▶ ASSIGNED TASK:
Your output should be the lines below from the one with "grey shoe [205,54,279,96]" through the one with "camera: 80 degrees right, 20 degrees down", copied exactly, pictures excluded.
(Beginning of GIVEN DATA)
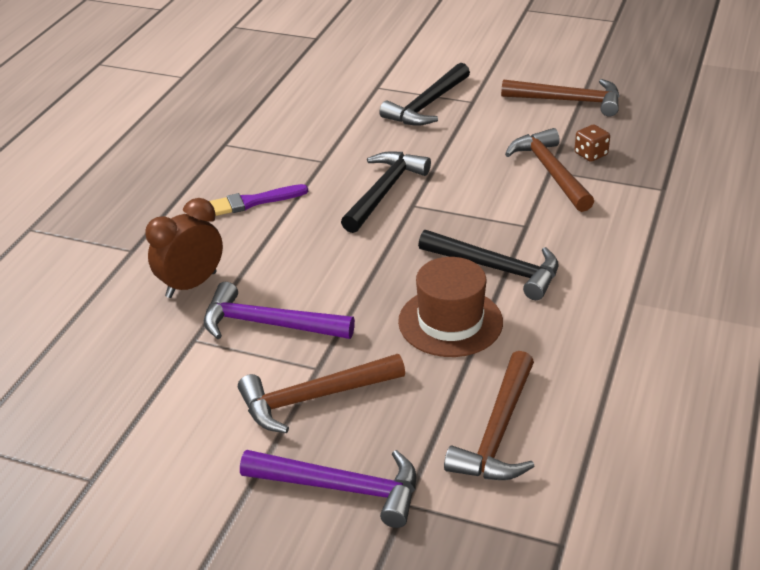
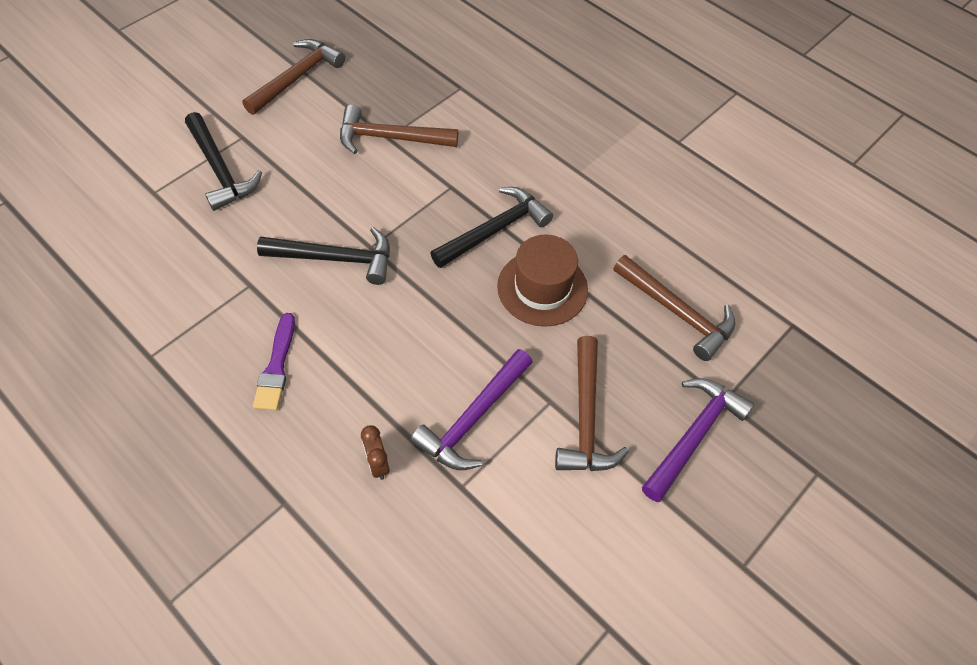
camera: 70 degrees left, 20 degrees up
brown clock [145,198,223,298] -> brown clock [361,425,390,480], size x0.56
black hammer [341,151,431,233] -> black hammer turned 135 degrees clockwise [257,227,390,285]
brown dice [574,125,610,162] -> none

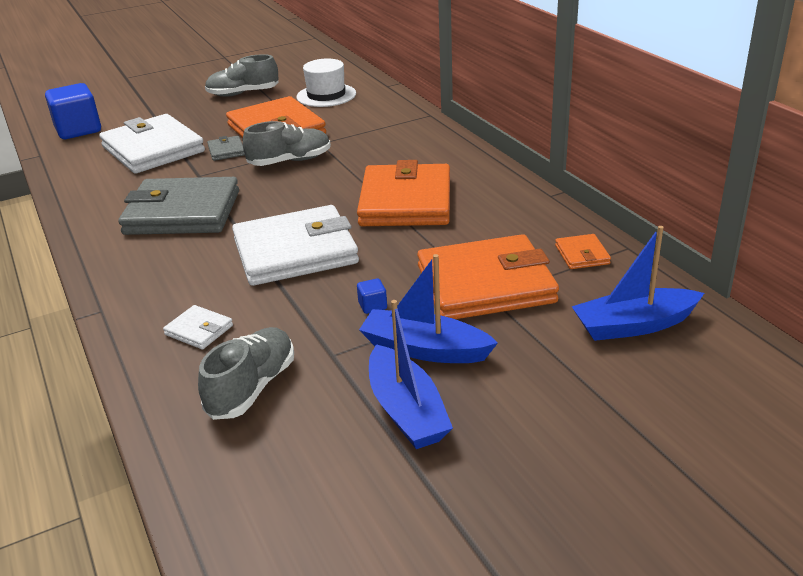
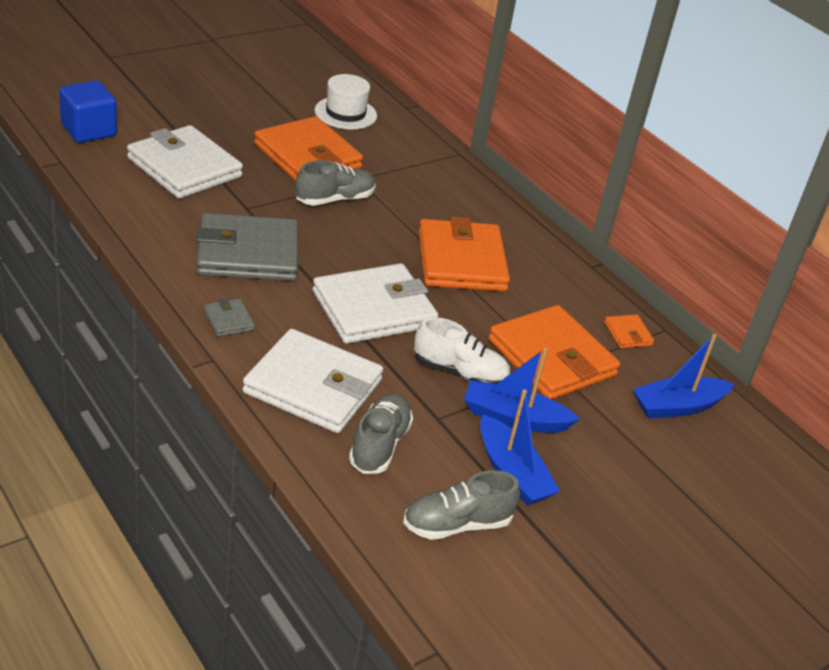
camera: 15 degrees left, 5 degrees up
white wallet [163,305,233,349] -> white wallet [242,329,383,433], size x2.36
grey shoe [205,54,279,96] -> grey shoe moved to [403,470,520,540]
grey wallet [207,136,245,161] -> grey wallet moved to [204,299,255,337]
blue cube [357,278,387,314] -> white shoe [414,317,510,384]
orange wallet [417,234,559,319] -> orange wallet turned 75 degrees clockwise [489,305,620,399]

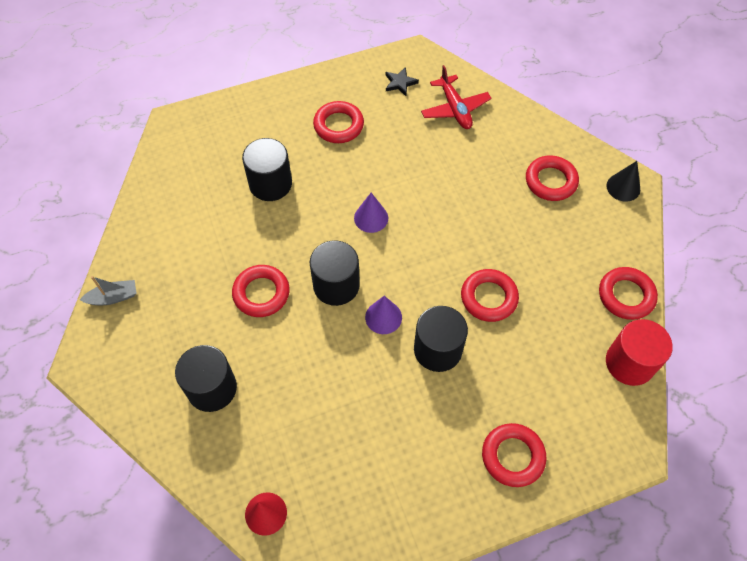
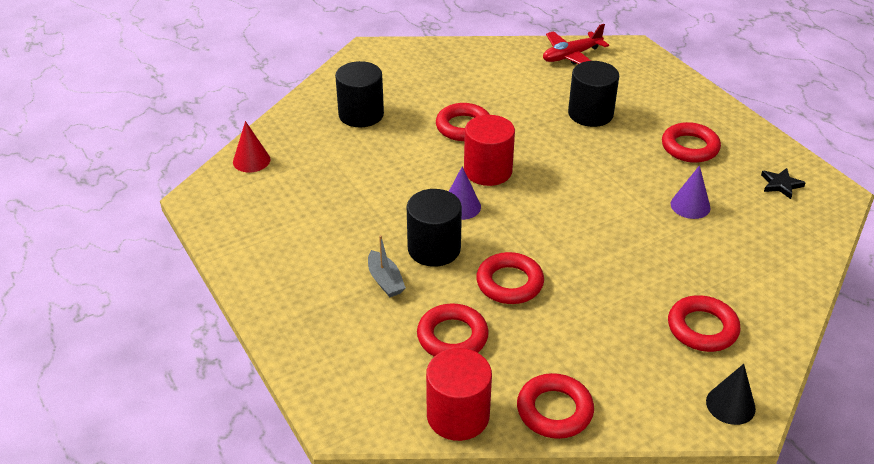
camera: 80 degrees right, 20 degrees down
grey boat [80,276,137,305] -> grey boat moved to [368,235,406,297]
black cylinder [310,240,360,306] -> red cylinder [464,115,515,186]
purple cone [354,193,388,233] -> purple cone moved to [670,165,711,219]
red plane [421,65,491,129] -> red plane moved to [543,24,609,64]
red ring [482,423,547,487] -> red ring moved to [417,303,489,357]

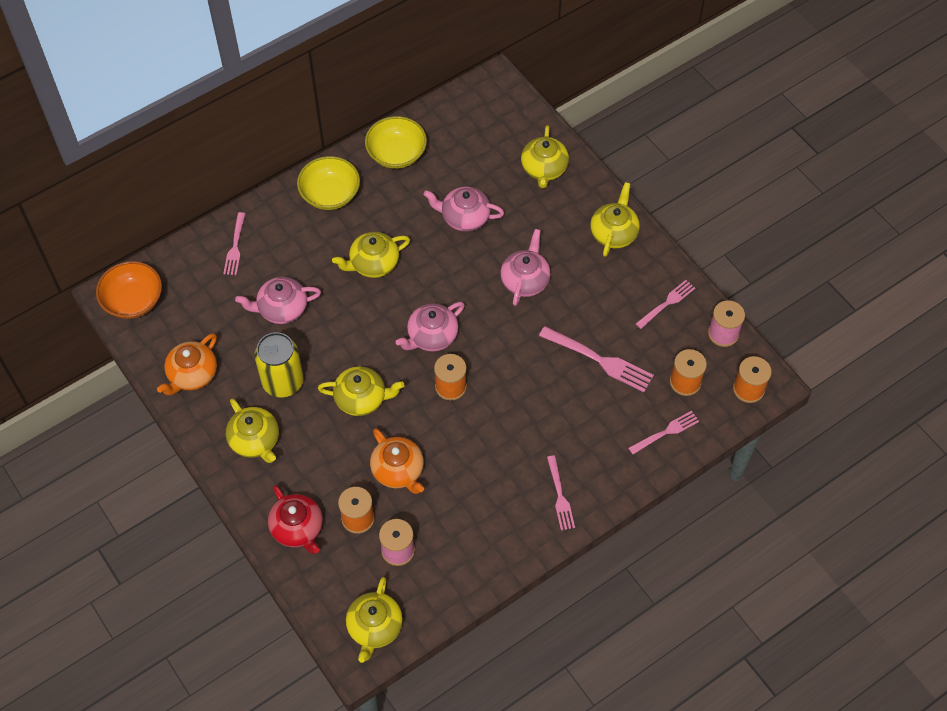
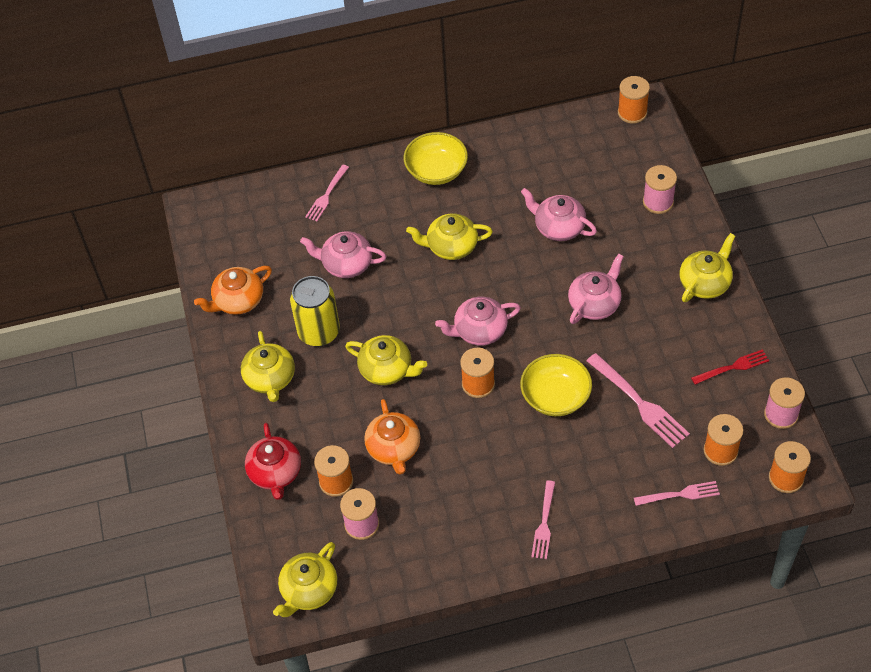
camera: 25 degrees right, 5 degrees down
orange bowl [96,261,162,319] -> none
yellow bowl [365,116,427,169] -> yellow bowl moved to [520,354,592,416]
yellow teapot [521,125,569,188] -> pink spool [643,165,677,214]
pink fork [636,280,695,329] -> red fork [691,349,769,385]
none -> orange spool [618,76,650,124]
(End of GIVEN DATA)
▶ OUTPUT OF THE EXERCISE:
grey shoe [205,54,279,96] -> grey shoe moved to [403,470,520,540]
grey wallet [207,136,245,161] -> grey wallet moved to [204,299,255,337]
blue cube [357,278,387,314] -> white shoe [414,317,510,384]
orange wallet [417,234,559,319] -> orange wallet turned 75 degrees clockwise [489,305,620,399]

camera: 80 degrees right, 20 degrees down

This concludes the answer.